▶ [Problem to solve]: Pictures aside, quote the whole listing exactly.

▶ [Given data]:
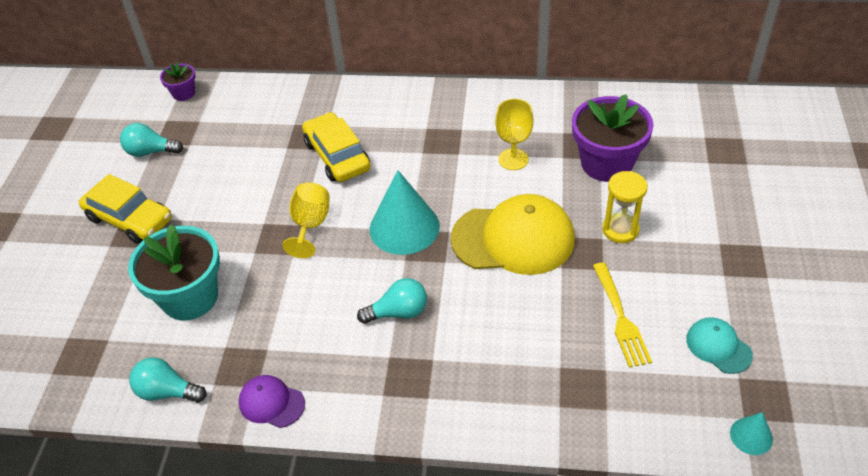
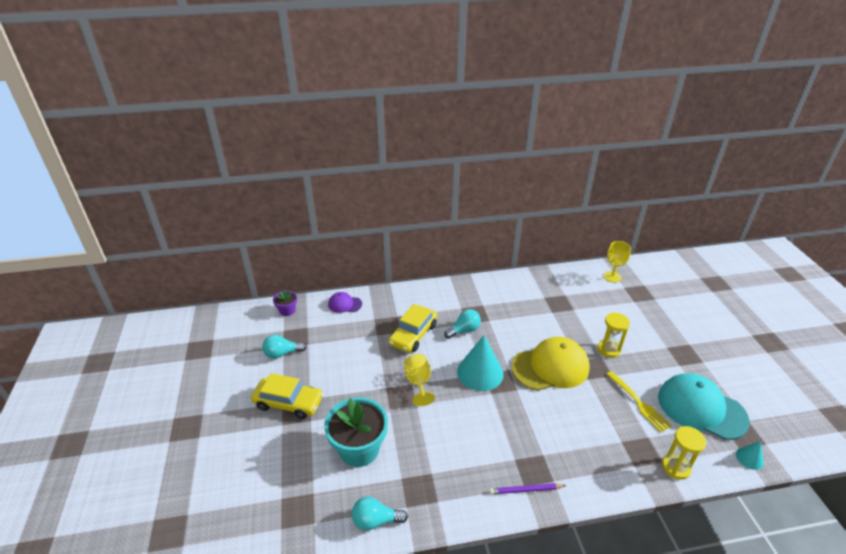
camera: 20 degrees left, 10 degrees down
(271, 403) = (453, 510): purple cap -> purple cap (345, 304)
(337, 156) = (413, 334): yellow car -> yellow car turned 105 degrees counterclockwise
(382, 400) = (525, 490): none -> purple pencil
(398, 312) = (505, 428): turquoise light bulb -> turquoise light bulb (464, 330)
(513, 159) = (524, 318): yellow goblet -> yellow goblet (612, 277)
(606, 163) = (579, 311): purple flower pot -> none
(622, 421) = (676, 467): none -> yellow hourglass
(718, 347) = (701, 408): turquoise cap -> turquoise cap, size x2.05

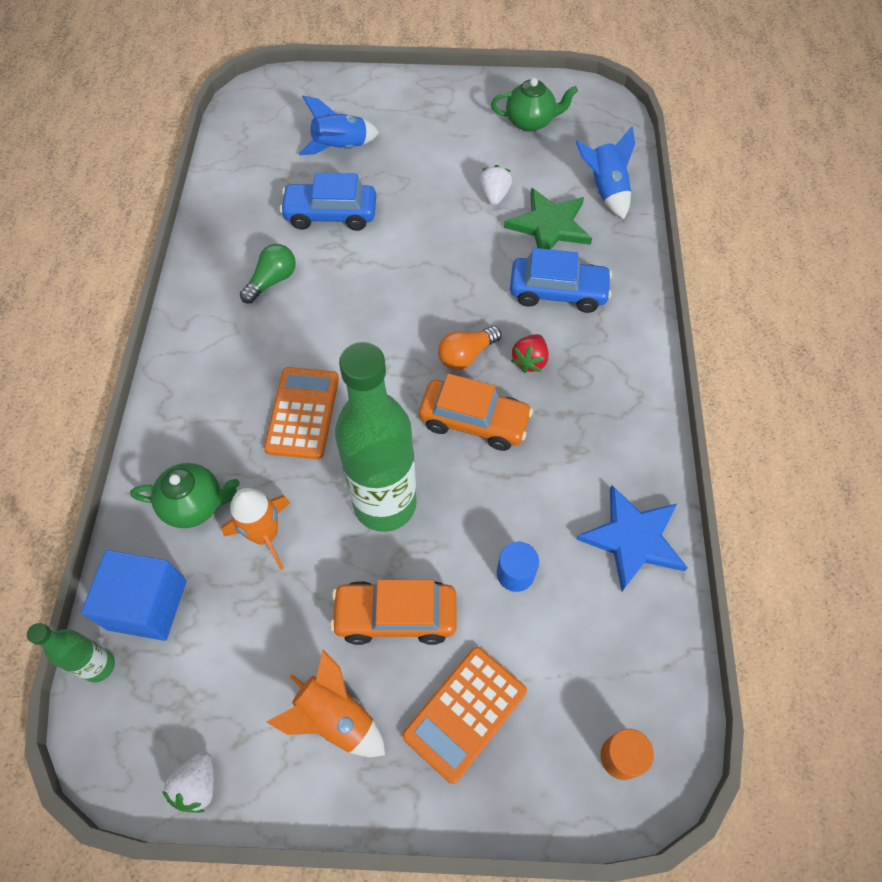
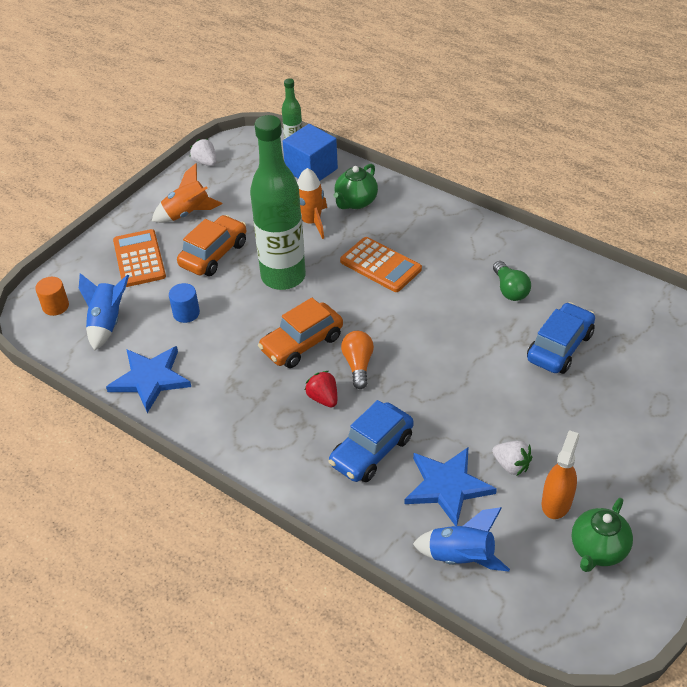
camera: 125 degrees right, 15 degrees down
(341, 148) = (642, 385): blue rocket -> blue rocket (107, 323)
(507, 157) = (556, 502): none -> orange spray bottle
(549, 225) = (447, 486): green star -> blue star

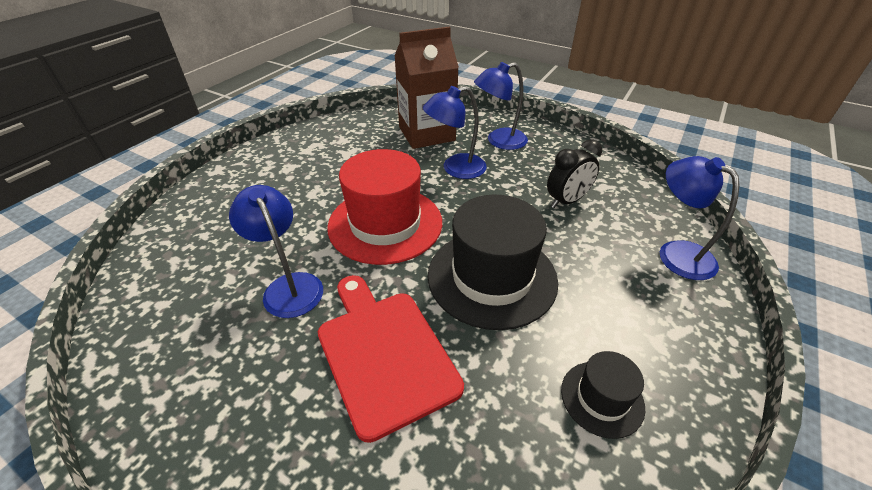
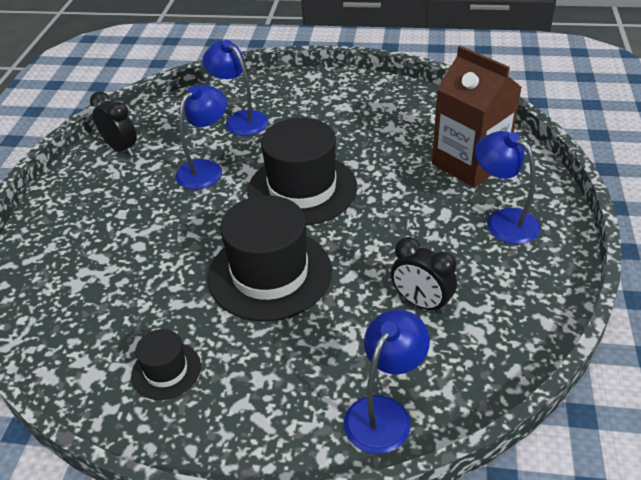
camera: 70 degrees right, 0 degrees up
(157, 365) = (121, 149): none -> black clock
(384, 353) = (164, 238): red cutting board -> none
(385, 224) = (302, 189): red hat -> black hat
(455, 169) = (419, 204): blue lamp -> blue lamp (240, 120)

▶ [Answer space]:
camera: 20 degrees left, 10 degrees down
(271, 403) = (453, 510): purple cap -> purple cap (345, 304)
(337, 156) = (413, 334): yellow car -> yellow car turned 105 degrees counterclockwise
(382, 400) = (525, 490): none -> purple pencil
(398, 312) = (505, 428): turquoise light bulb -> turquoise light bulb (464, 330)
(513, 159) = (524, 318): yellow goblet -> yellow goblet (612, 277)
(606, 163) = (579, 311): purple flower pot -> none
(622, 421) = (676, 467): none -> yellow hourglass
(718, 347) = (701, 408): turquoise cap -> turquoise cap, size x2.05

camera: 125 degrees right, 15 degrees down
(341, 148) = (642, 385): blue rocket -> blue rocket (107, 323)
(507, 157) = (556, 502): none -> orange spray bottle
(549, 225) = (447, 486): green star -> blue star

camera: 70 degrees right, 0 degrees up
(157, 365) = (121, 149): none -> black clock
(384, 353) = (164, 238): red cutting board -> none
(385, 224) = (302, 189): red hat -> black hat
(455, 169) = (419, 204): blue lamp -> blue lamp (240, 120)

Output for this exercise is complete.